Segment Open
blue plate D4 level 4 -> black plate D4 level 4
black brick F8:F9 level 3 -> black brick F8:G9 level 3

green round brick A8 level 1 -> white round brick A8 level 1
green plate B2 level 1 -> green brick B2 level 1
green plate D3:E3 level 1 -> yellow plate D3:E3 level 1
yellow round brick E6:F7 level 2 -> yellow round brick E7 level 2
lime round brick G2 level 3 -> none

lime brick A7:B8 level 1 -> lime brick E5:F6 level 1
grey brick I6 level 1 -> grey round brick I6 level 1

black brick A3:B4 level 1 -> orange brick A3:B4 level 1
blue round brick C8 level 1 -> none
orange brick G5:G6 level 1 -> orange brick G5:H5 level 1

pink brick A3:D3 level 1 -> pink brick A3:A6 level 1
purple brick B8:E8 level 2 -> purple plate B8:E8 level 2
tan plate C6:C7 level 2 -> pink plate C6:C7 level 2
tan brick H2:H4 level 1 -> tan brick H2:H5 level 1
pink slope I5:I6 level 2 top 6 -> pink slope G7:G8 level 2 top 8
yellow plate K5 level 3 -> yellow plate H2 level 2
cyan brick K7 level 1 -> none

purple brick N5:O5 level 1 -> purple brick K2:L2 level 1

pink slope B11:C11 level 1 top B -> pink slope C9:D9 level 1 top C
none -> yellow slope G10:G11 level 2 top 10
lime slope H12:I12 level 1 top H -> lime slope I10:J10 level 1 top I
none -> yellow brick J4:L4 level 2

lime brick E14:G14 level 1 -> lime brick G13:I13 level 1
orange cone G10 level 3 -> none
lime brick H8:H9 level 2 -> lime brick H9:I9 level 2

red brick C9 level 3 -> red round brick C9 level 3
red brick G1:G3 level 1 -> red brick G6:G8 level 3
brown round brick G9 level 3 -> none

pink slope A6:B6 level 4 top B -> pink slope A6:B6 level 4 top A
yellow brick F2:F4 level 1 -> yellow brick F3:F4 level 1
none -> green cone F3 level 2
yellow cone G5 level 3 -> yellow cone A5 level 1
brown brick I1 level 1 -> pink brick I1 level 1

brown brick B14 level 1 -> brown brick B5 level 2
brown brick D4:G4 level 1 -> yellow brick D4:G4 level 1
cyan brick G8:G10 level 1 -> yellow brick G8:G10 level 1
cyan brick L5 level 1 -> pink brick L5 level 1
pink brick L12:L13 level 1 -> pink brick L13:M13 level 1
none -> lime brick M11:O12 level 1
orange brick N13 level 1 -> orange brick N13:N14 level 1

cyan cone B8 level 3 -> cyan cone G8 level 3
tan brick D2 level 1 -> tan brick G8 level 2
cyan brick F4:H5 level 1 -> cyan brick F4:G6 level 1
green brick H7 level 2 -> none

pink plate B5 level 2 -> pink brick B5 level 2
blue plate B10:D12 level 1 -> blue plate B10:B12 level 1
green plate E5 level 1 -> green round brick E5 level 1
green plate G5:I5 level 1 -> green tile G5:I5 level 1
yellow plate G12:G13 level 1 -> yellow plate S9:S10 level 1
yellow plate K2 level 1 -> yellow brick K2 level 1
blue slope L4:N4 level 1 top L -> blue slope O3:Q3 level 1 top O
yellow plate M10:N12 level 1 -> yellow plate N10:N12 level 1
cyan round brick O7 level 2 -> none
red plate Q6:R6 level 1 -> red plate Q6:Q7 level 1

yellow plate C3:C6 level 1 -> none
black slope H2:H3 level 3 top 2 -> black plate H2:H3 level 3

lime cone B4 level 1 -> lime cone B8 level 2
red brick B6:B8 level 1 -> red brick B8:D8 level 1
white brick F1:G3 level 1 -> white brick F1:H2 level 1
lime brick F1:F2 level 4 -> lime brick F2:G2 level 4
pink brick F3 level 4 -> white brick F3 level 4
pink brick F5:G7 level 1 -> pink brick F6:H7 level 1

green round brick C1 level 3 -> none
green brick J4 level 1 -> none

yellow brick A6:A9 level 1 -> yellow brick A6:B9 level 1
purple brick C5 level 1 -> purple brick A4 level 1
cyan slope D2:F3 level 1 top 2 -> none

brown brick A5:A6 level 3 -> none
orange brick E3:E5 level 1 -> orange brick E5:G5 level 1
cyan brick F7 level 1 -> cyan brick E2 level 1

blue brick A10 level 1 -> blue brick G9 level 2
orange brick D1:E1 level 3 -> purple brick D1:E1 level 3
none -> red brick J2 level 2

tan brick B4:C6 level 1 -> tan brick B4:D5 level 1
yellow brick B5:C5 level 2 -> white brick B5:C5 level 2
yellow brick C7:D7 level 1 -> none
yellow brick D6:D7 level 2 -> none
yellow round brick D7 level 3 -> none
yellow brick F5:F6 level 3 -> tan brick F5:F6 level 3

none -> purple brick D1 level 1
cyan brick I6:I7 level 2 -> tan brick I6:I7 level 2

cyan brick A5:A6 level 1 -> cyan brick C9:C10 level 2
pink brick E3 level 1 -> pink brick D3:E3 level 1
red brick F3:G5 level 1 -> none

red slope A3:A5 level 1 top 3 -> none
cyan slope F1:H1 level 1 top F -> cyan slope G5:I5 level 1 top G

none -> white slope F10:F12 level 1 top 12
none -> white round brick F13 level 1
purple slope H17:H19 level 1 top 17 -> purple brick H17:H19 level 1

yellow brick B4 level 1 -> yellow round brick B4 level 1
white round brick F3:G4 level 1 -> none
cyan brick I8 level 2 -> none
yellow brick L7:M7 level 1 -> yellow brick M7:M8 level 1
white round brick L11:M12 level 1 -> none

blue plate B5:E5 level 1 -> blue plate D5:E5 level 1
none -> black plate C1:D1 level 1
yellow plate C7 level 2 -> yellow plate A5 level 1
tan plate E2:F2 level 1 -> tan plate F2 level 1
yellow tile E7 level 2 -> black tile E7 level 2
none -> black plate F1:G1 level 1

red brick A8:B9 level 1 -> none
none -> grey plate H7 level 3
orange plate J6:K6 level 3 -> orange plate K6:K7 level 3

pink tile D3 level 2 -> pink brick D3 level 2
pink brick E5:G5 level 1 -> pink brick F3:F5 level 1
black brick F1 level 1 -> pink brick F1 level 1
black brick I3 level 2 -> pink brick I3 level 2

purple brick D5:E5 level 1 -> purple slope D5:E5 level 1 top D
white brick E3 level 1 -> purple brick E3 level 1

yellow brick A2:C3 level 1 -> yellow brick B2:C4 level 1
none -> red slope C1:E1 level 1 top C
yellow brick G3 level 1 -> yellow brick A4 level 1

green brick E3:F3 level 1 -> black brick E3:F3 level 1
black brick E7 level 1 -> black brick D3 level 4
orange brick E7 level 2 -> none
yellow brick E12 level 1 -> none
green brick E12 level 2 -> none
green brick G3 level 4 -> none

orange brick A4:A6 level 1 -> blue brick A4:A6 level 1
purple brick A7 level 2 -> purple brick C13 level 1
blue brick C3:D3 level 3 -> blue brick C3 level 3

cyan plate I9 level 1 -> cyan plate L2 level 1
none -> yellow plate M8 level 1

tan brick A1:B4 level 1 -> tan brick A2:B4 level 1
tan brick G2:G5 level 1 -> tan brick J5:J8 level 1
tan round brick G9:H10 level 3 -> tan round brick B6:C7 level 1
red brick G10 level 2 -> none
Segment Closed
WHAT IS NEEDED:
If a line of the data holds the string "green", count it. Then state the total and nothing more.

ANSWER SPACE:
12